TO DO:
Could you reproduce every entry as it stands, leaving the pictures behind?

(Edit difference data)
********************
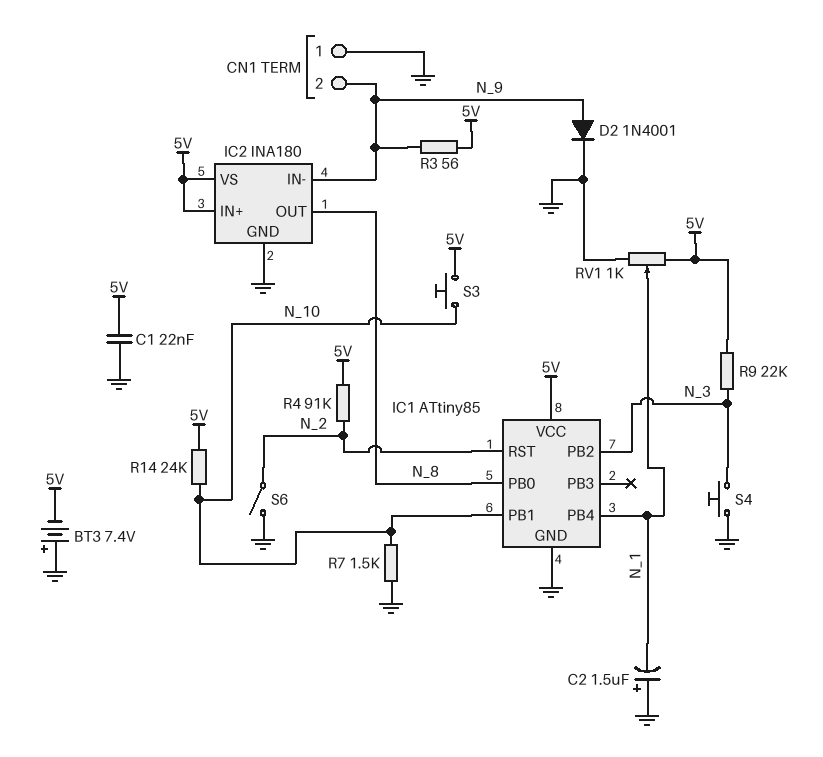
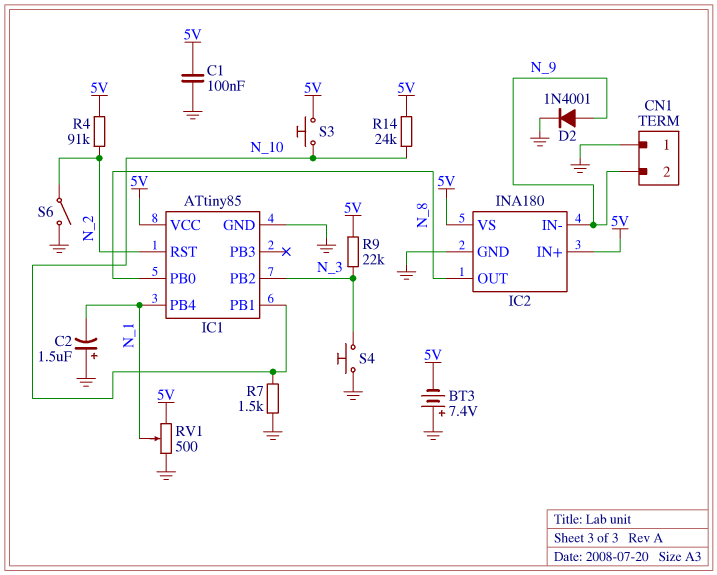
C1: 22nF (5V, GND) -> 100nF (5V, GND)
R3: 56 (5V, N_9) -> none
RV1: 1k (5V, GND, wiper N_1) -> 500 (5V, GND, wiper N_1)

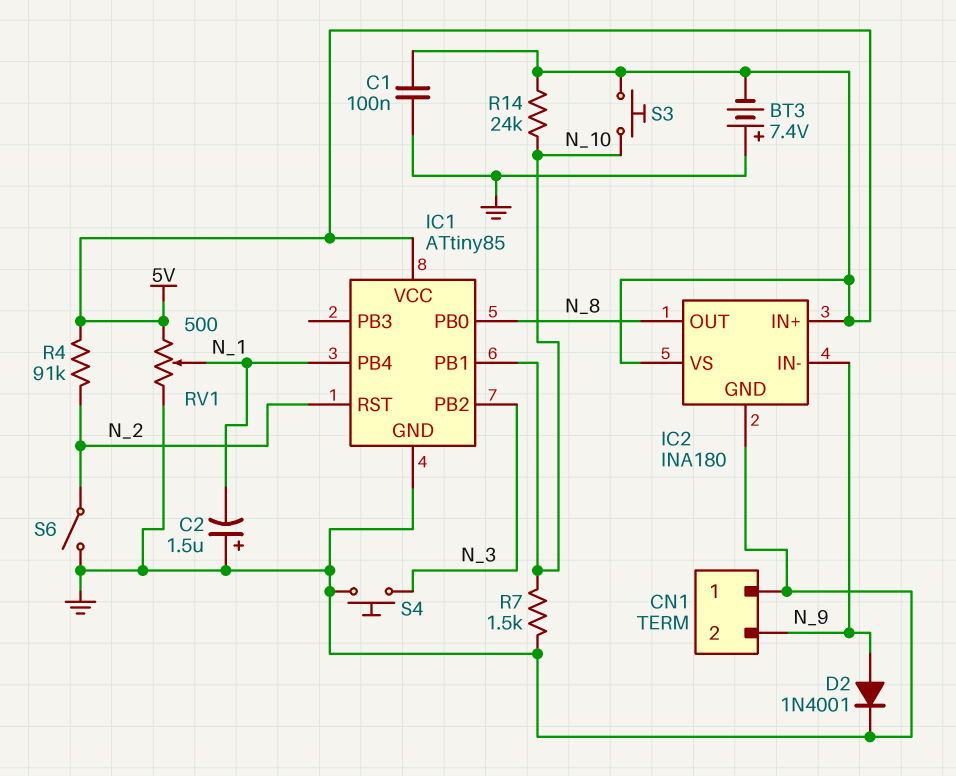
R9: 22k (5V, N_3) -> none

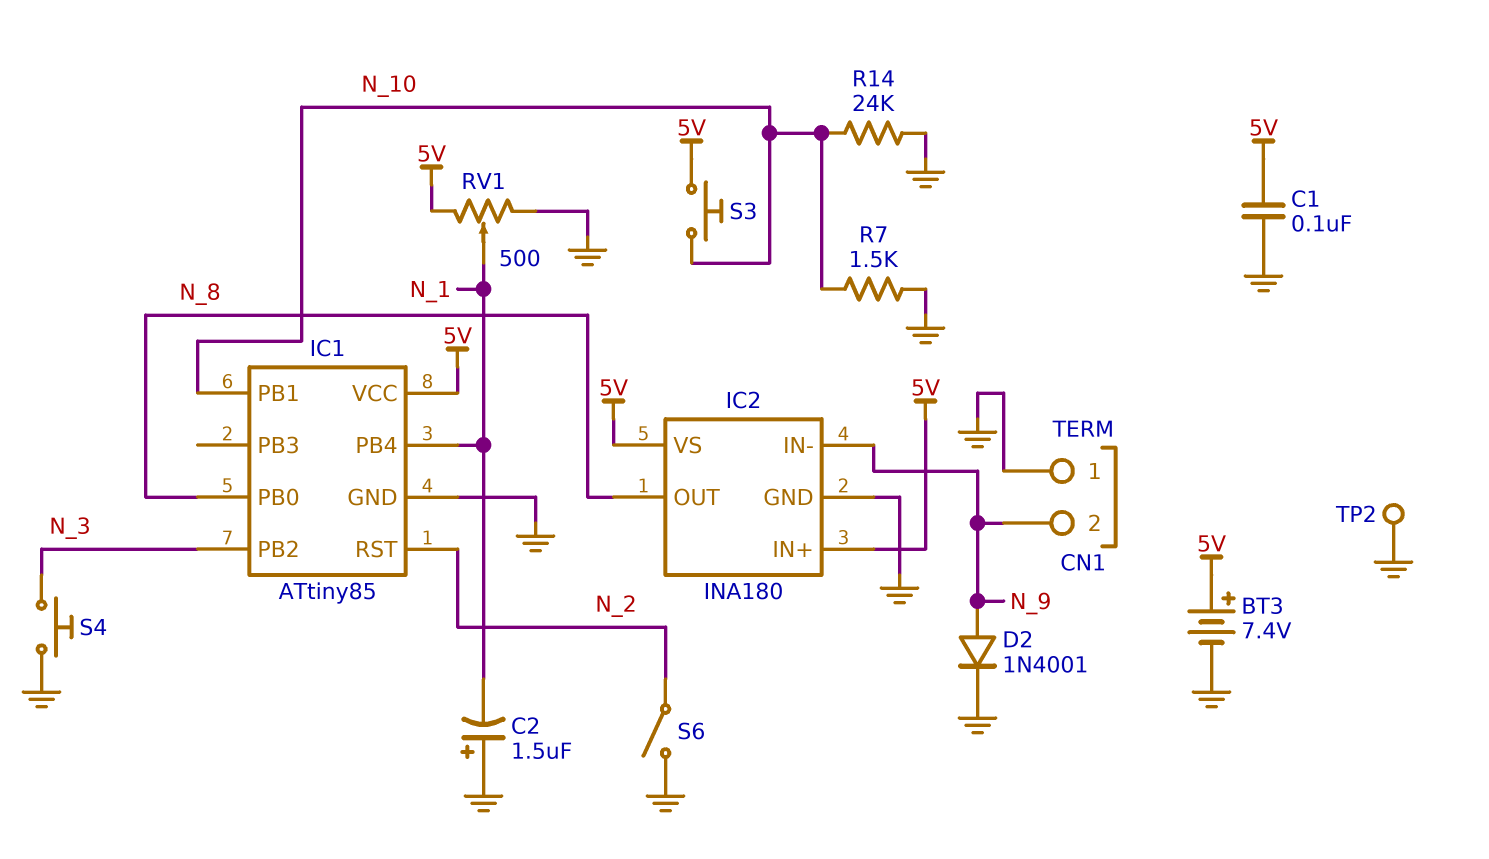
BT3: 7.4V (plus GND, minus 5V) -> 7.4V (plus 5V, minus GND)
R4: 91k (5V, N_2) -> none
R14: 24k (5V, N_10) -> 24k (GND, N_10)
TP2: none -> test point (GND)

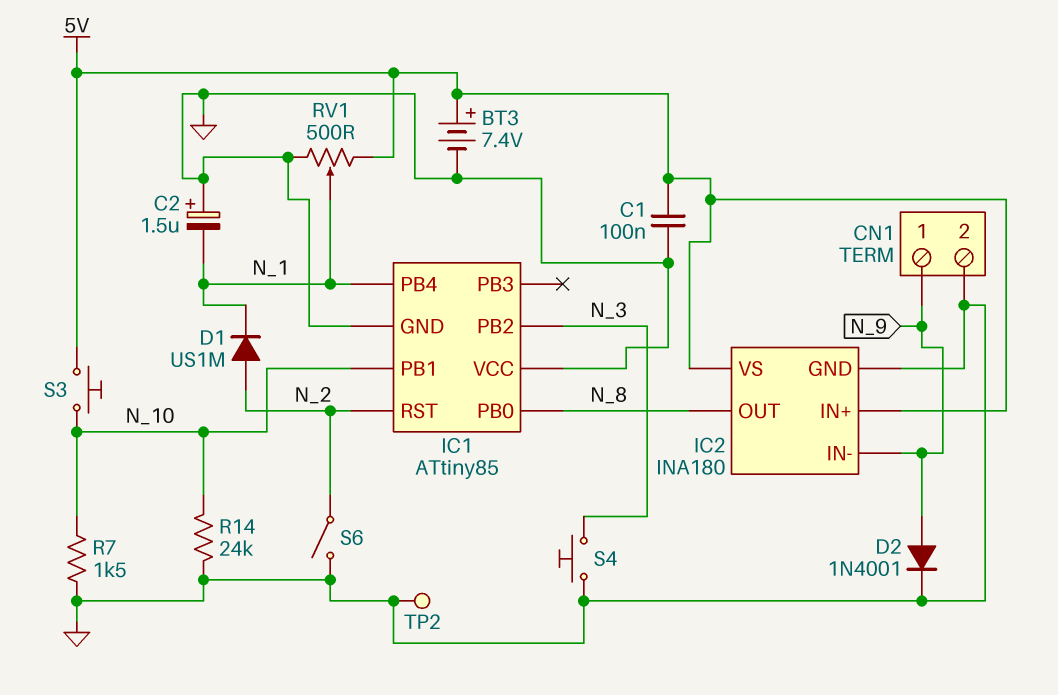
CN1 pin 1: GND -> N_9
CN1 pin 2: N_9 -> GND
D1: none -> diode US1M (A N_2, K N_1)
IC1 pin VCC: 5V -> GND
********************
RESPONSE BOX:
C1: 22nF (5V, GND) -> 100nF (5V, GND)
R3: 56 (5V, N_9) -> none
RV1: 1k (5V, GND, wiper N_1) -> 500 (5V, GND, wiper N_1)

R9: 22k (5V, N_3) -> none

BT3: 7.4V (plus GND, minus 5V) -> 7.4V (plus 5V, minus GND)
R4: 91k (5V, N_2) -> none
R14: 24k (5V, N_10) -> 24k (GND, N_10)
TP2: none -> test point (GND)

CN1 pin 1: GND -> N_9
CN1 pin 2: N_9 -> GND
D1: none -> diode US1M (A N_2, K N_1)
IC1 pin VCC: 5V -> GND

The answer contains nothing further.